Content starts

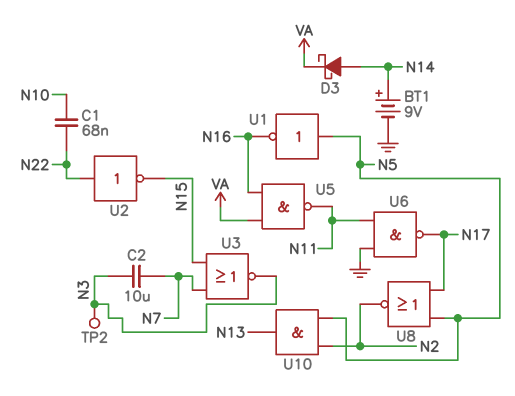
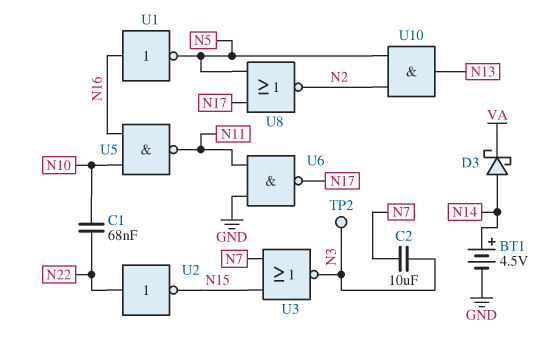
BT1: 9V (plus N14, minus GND) -> 4.5V (plus N14, minus GND)
U1: NOT (in N5, out N16) -> NOT (in N16, out N5)
U5: NAND (in N16, in VA, out N11) -> NAND (in N10, in N16, out N11)

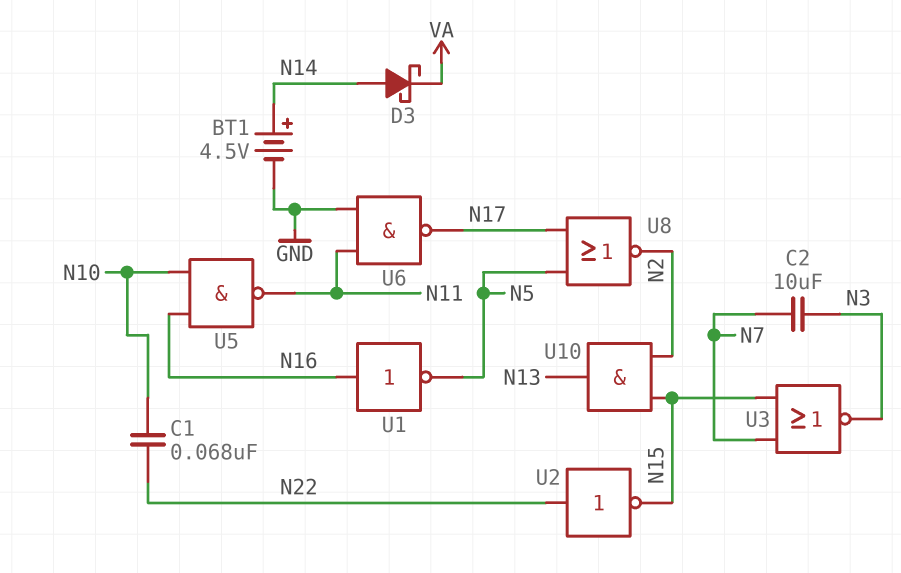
TP2: test point (N3) -> none
U10: AND (in N2, in N5, out N13) -> AND (in N2, in N15, out N13)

Content ends

■ **Exercise objective**:
Reproduce the data word for word; no pictures.

■ **Output of the exercise**:
BT1: 9V (plus N14, minus GND) -> 4.5V (plus N14, minus GND)
U1: NOT (in N5, out N16) -> NOT (in N16, out N5)
U5: NAND (in N16, in VA, out N11) -> NAND (in N10, in N16, out N11)

TP2: test point (N3) -> none
U10: AND (in N2, in N5, out N13) -> AND (in N2, in N15, out N13)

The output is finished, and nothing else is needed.